**What to produce:**
Lines of the data that contain the word "blue" are the ones to copy.

Top of Dataset records

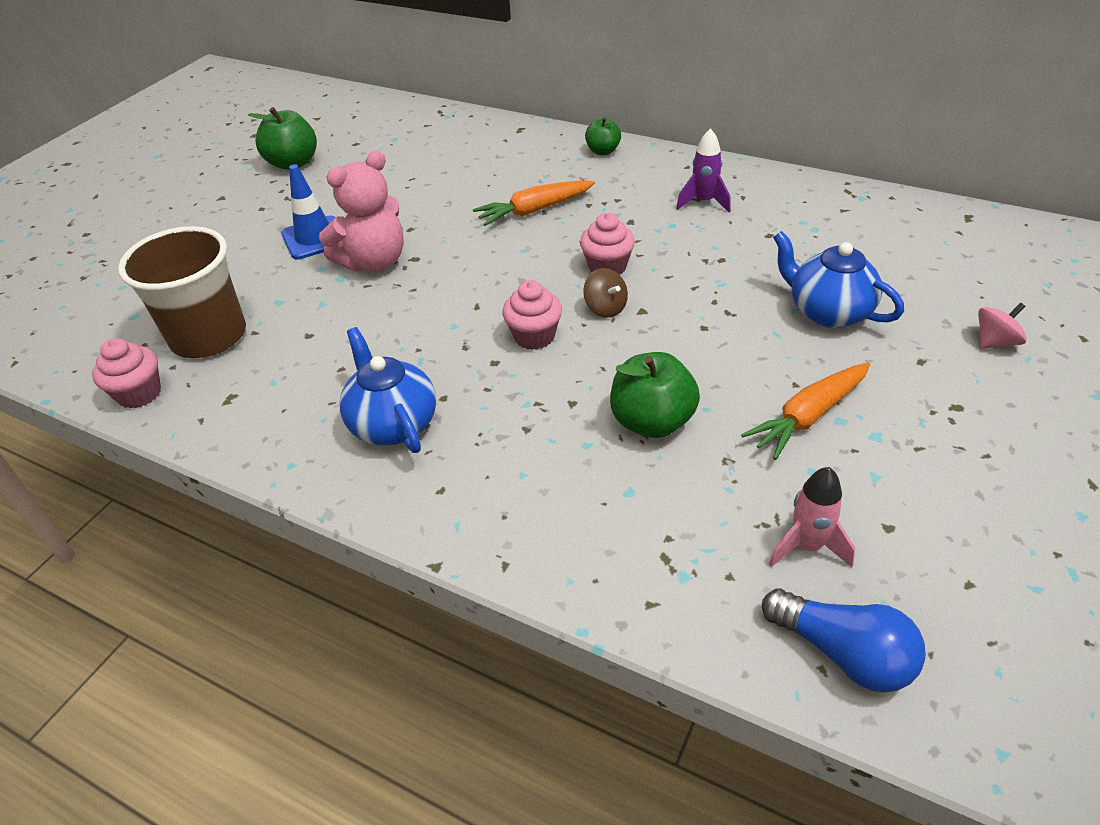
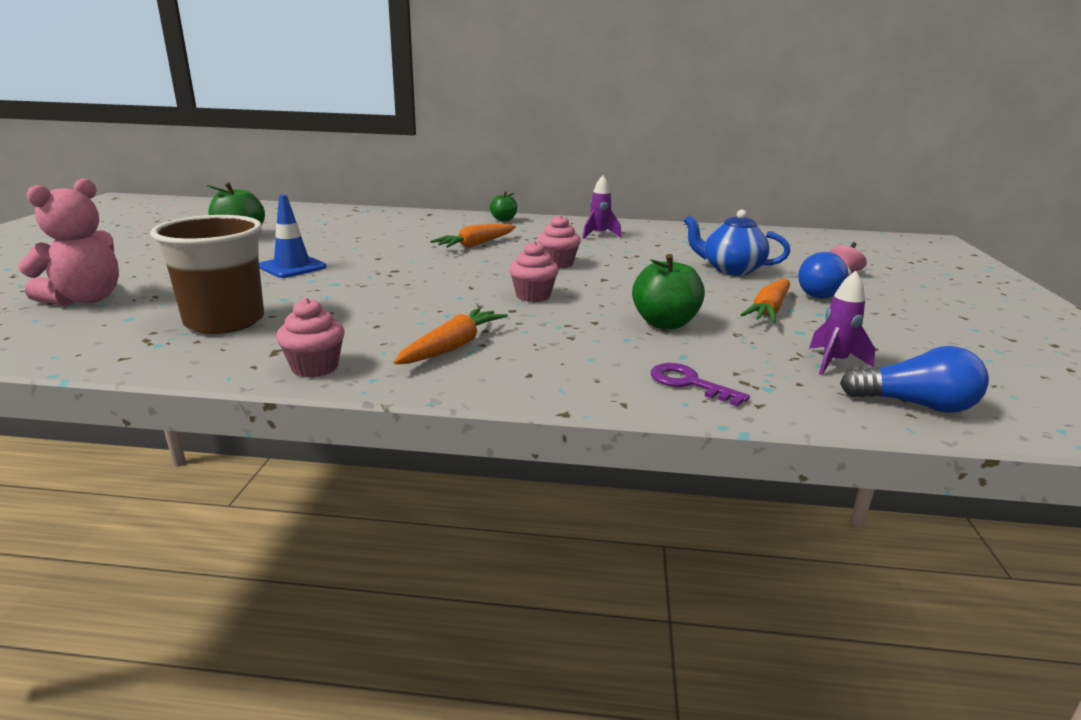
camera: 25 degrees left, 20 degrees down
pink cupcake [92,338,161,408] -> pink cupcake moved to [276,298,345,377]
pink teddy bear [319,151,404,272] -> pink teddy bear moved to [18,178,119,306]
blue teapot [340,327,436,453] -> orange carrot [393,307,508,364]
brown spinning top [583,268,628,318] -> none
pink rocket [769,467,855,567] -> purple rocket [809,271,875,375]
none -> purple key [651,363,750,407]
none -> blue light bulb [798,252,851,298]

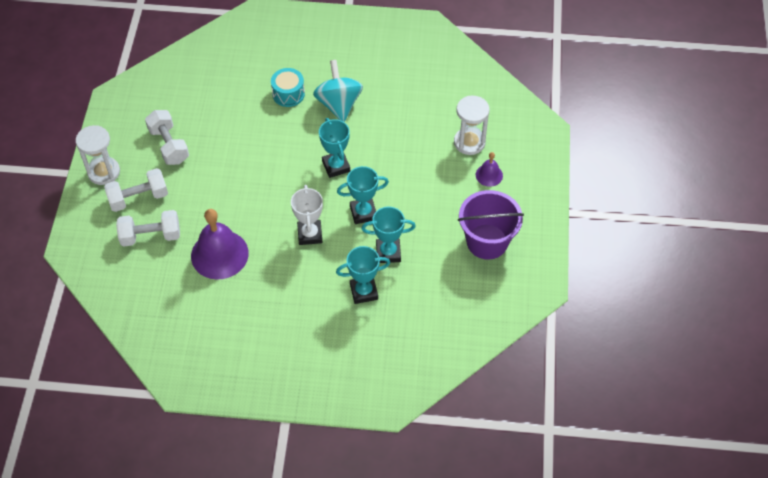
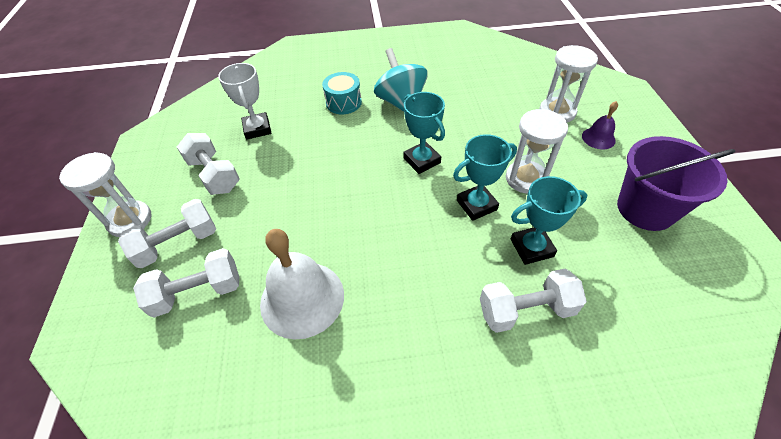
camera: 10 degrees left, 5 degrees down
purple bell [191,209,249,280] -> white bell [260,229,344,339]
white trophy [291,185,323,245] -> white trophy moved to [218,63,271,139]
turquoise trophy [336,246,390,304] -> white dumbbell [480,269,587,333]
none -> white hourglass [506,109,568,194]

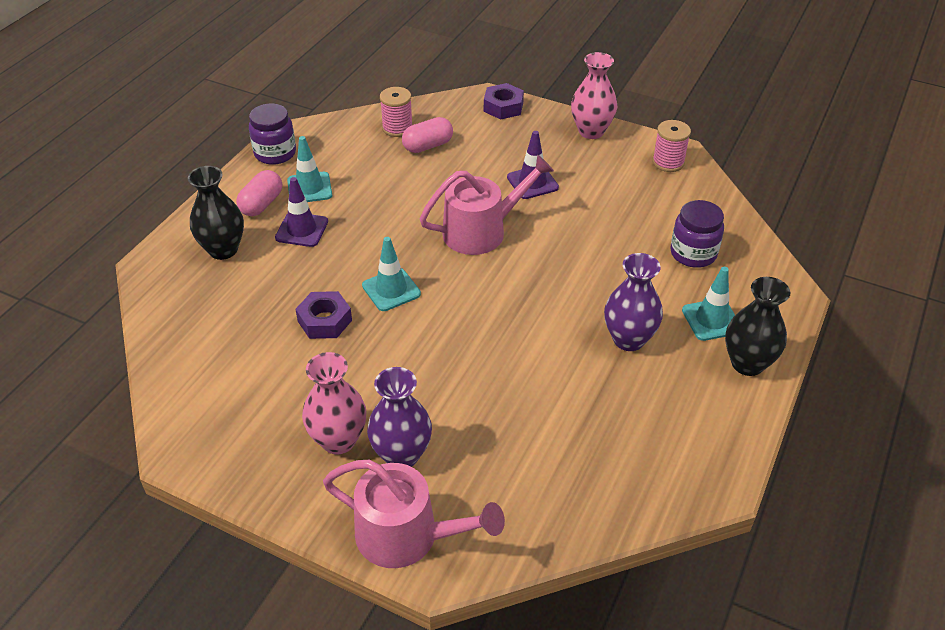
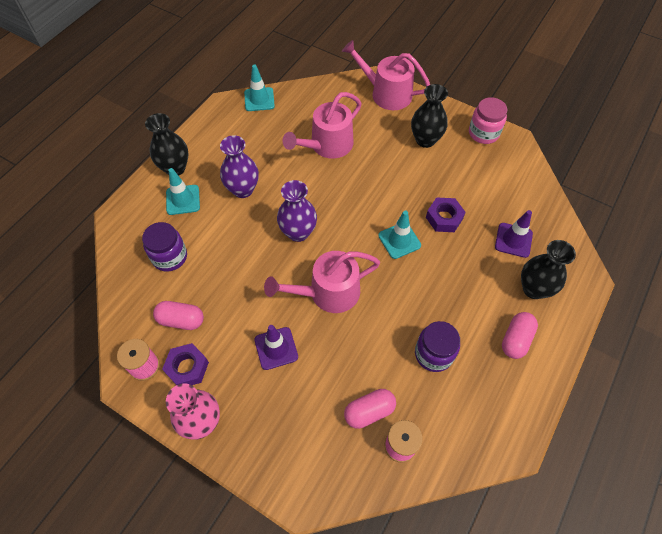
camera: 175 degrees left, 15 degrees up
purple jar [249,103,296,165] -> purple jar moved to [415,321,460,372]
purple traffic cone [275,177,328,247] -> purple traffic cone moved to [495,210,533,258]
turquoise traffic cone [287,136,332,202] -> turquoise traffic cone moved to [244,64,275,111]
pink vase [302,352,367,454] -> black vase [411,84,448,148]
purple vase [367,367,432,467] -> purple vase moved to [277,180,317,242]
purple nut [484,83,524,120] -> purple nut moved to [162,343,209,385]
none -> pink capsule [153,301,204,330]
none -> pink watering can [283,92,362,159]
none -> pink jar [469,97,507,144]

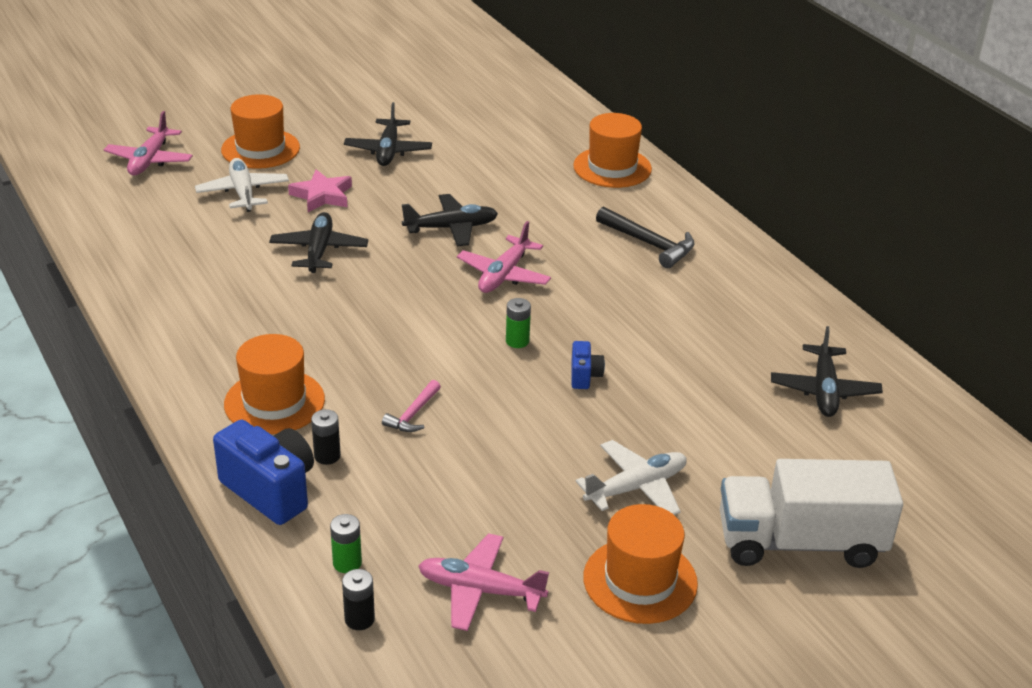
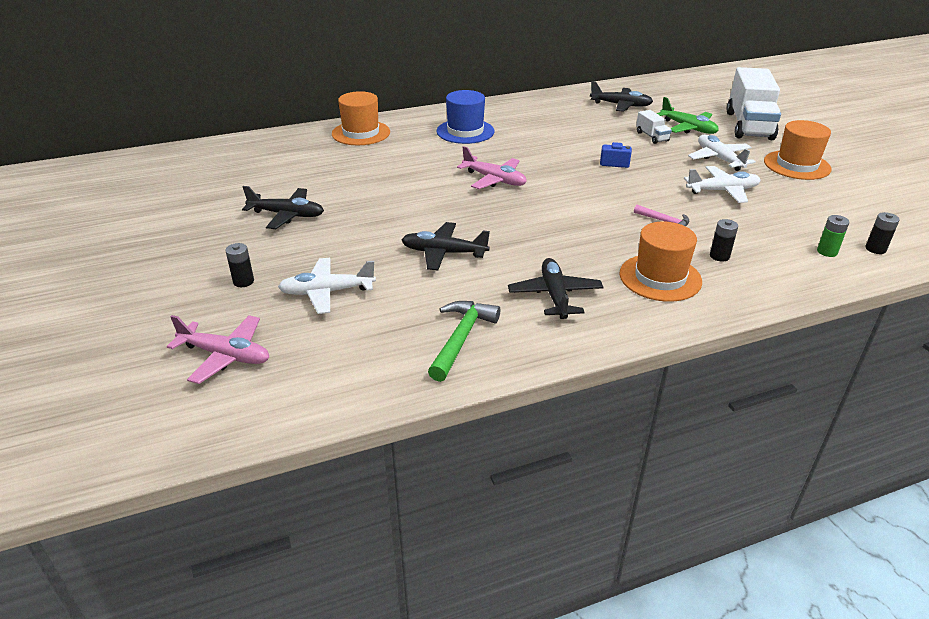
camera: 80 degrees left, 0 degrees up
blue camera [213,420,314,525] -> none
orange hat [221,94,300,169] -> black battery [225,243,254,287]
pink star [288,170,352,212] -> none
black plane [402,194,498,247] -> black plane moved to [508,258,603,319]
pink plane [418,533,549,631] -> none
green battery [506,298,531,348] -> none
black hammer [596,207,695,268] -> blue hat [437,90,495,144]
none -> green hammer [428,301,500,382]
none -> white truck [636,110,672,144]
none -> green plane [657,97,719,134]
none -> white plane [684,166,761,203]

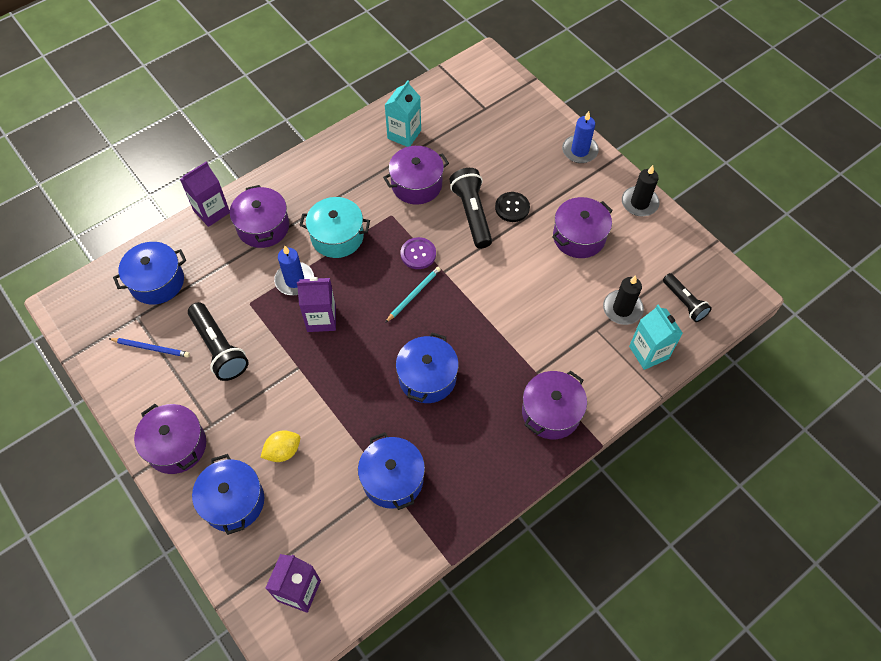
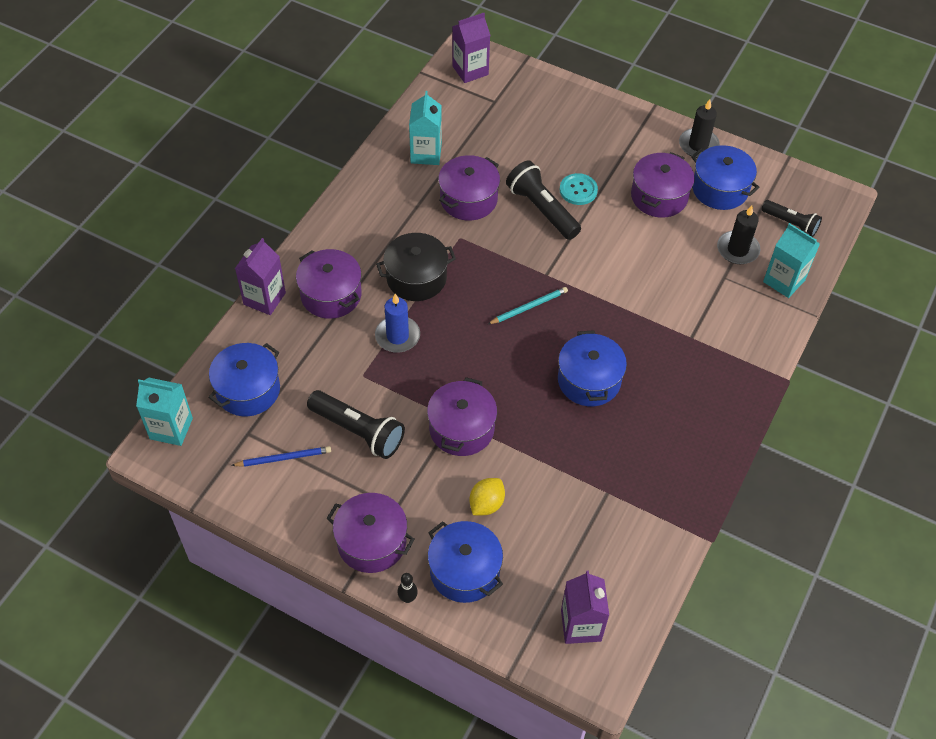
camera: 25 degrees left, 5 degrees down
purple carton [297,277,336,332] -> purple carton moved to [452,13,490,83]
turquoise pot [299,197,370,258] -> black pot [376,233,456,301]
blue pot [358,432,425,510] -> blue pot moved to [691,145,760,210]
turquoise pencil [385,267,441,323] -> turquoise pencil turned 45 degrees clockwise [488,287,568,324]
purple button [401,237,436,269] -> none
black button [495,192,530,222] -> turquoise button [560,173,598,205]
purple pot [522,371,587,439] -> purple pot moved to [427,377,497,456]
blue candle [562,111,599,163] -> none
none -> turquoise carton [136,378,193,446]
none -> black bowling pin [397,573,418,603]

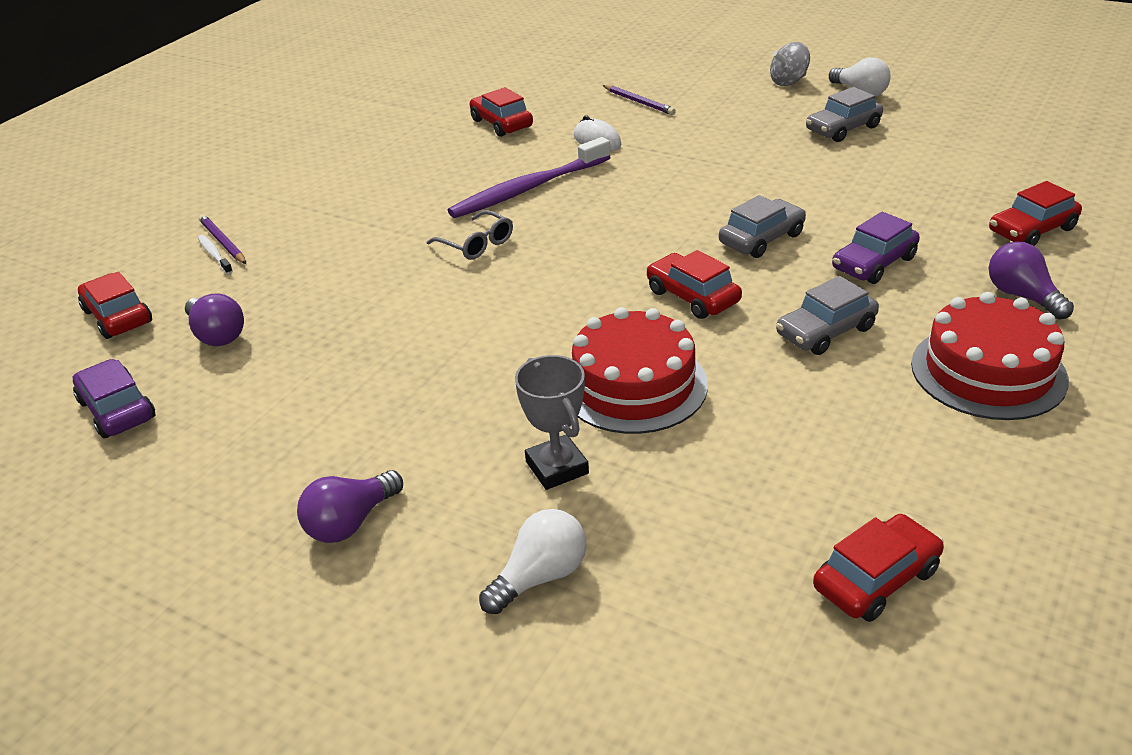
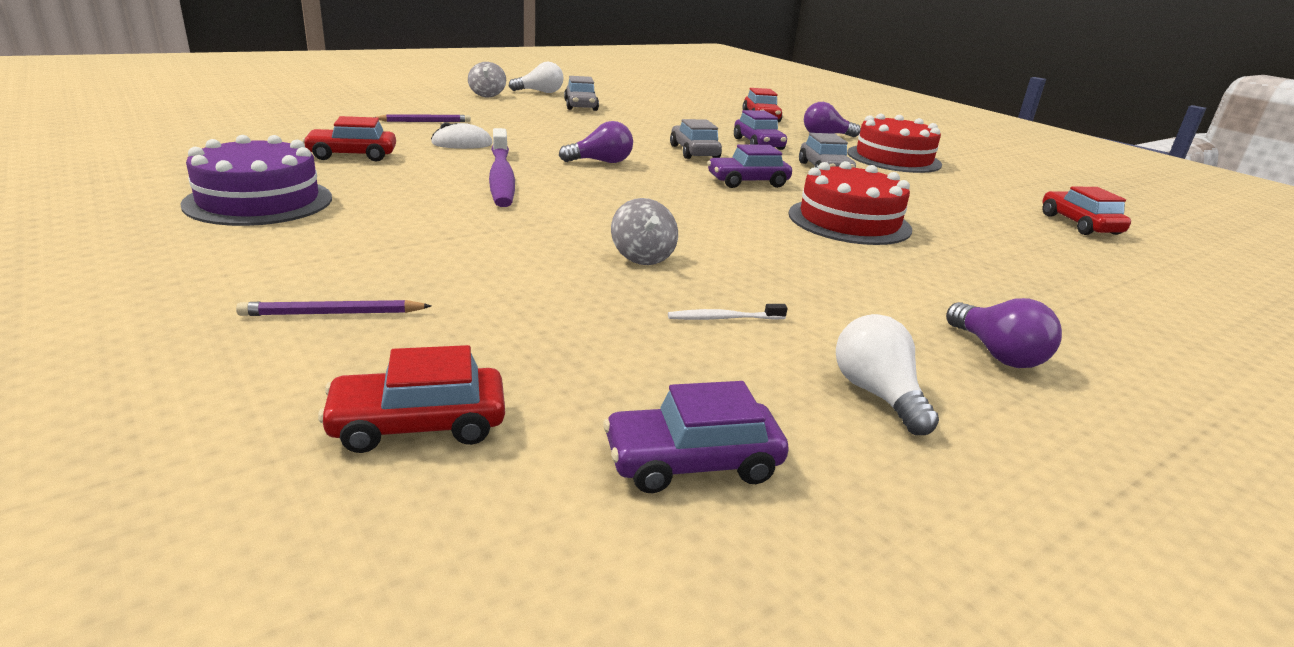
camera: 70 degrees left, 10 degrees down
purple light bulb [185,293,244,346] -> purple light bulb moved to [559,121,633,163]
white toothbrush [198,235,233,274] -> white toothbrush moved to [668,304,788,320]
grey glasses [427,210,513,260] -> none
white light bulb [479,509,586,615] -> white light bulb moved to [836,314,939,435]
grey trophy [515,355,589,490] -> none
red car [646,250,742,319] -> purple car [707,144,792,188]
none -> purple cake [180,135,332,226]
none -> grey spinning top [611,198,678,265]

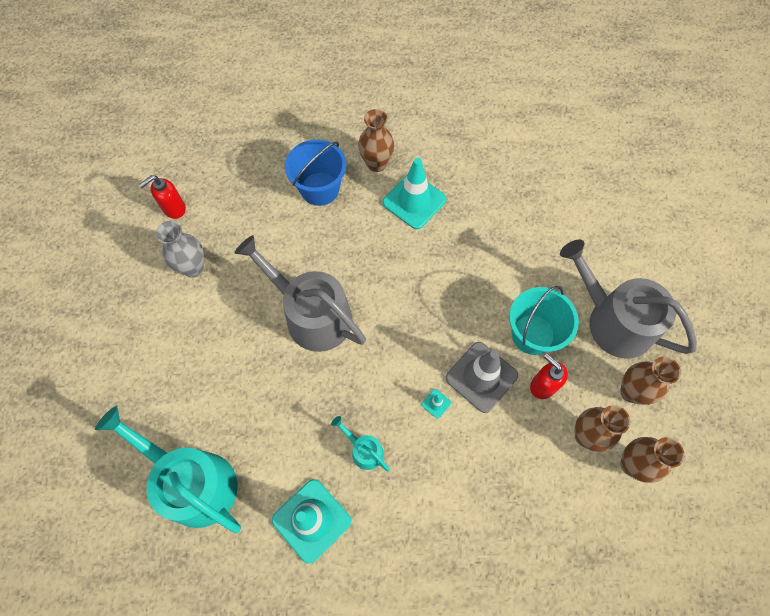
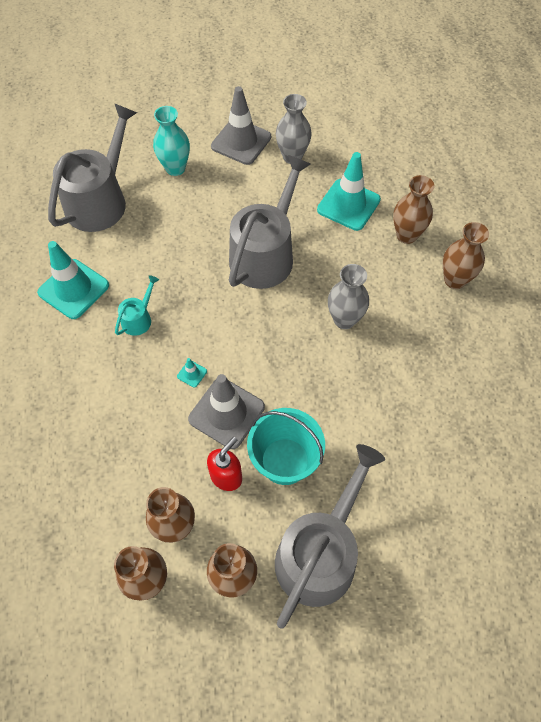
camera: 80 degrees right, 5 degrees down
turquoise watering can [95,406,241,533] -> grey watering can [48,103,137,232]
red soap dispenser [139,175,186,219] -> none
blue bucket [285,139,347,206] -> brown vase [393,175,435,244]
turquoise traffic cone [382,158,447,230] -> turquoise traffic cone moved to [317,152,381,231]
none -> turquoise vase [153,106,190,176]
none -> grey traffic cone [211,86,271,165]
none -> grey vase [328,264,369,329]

Bottom of Dataset records

**Response below:**
blue teapot [340,327,436,453] -> orange carrot [393,307,508,364]
none -> blue light bulb [798,252,851,298]
blue camera [213,420,314,525] -> none
black hammer [596,207,695,268] -> blue hat [437,90,495,144]
blue pot [358,432,425,510] -> blue pot moved to [691,145,760,210]
blue candle [562,111,599,163] -> none
blue bucket [285,139,347,206] -> brown vase [393,175,435,244]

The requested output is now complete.